With pictures removed, the data below should be returned exactly.

Provided entries
● ● ● ● ●
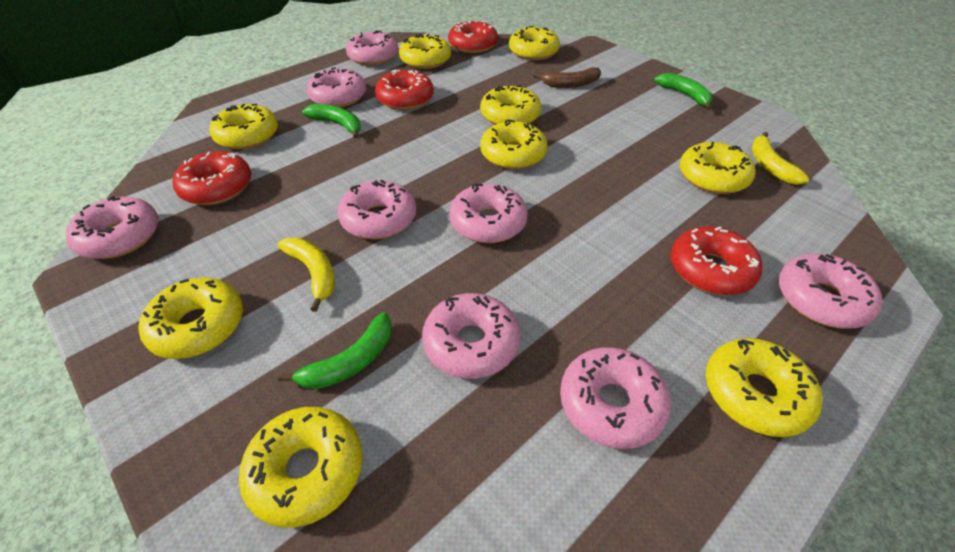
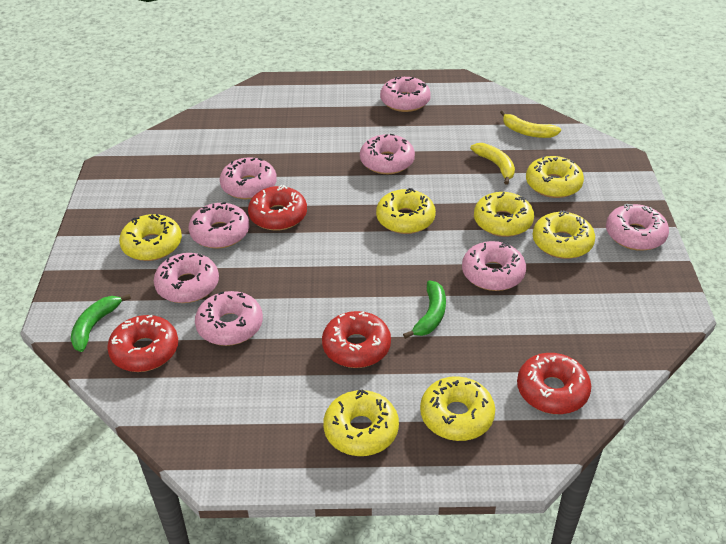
brown banana: 1 -> 0
green banana: 3 -> 2
yellow donut: 9 -> 7

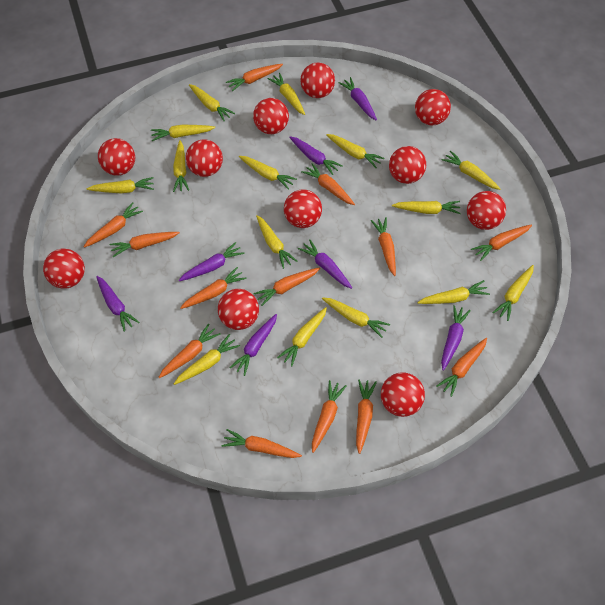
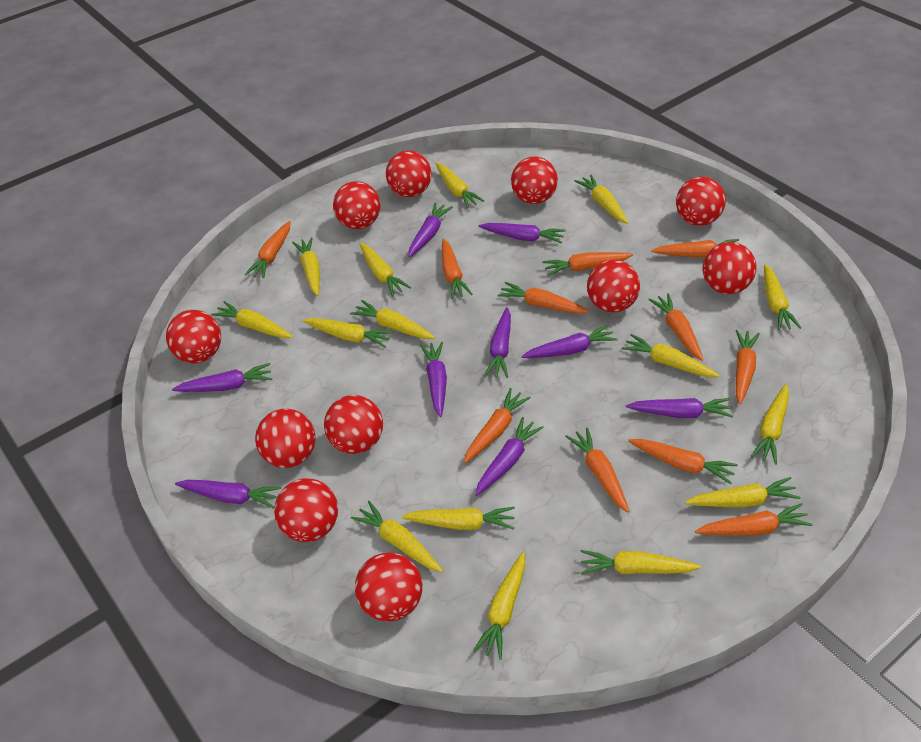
orange carrot: 13 -> 11
purple carrot: 7 -> 9

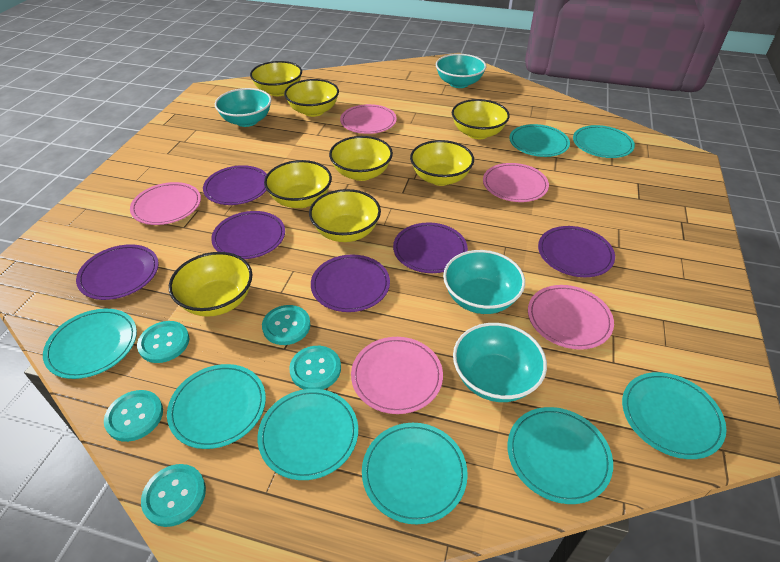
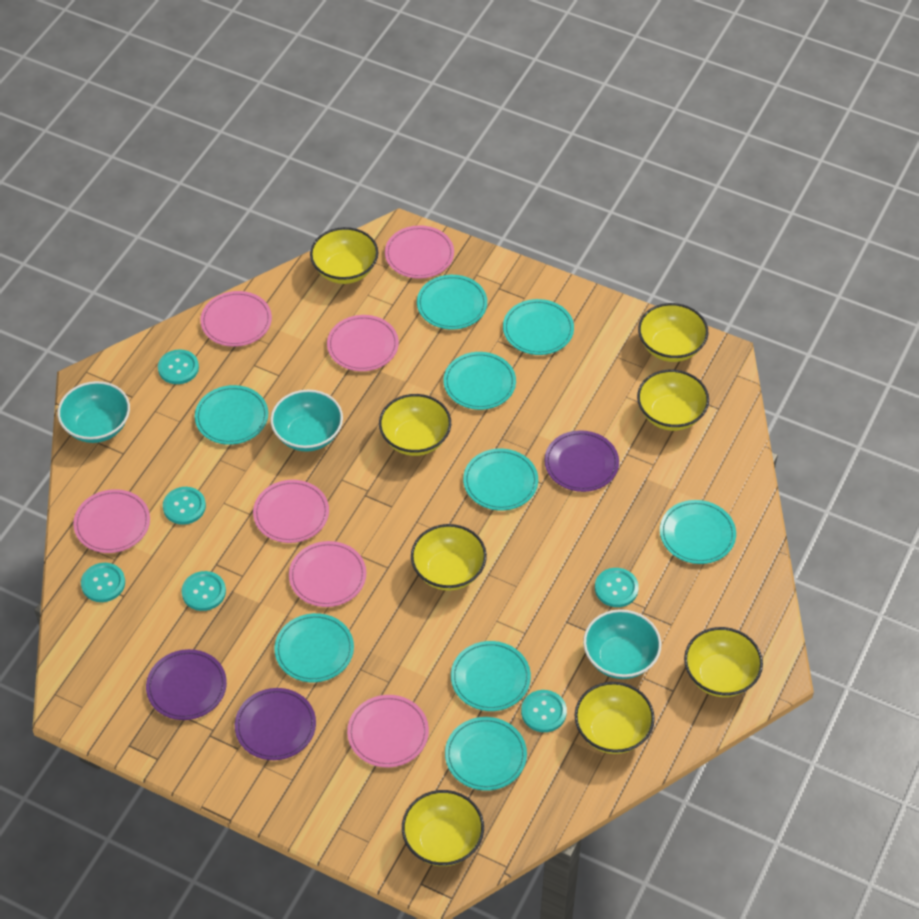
pink plate: 5 -> 7
purple plate: 6 -> 3
turquoise bowl: 4 -> 3
turquoise button: 5 -> 6
turquoise plate: 8 -> 9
● ● ● ● ●
Solution to the exercise
brown banana: 1 -> 0
green banana: 3 -> 2
yellow donut: 9 -> 7

orange carrot: 13 -> 11
purple carrot: 7 -> 9

pink plate: 5 -> 7
purple plate: 6 -> 3
turquoise bowl: 4 -> 3
turquoise button: 5 -> 6
turquoise plate: 8 -> 9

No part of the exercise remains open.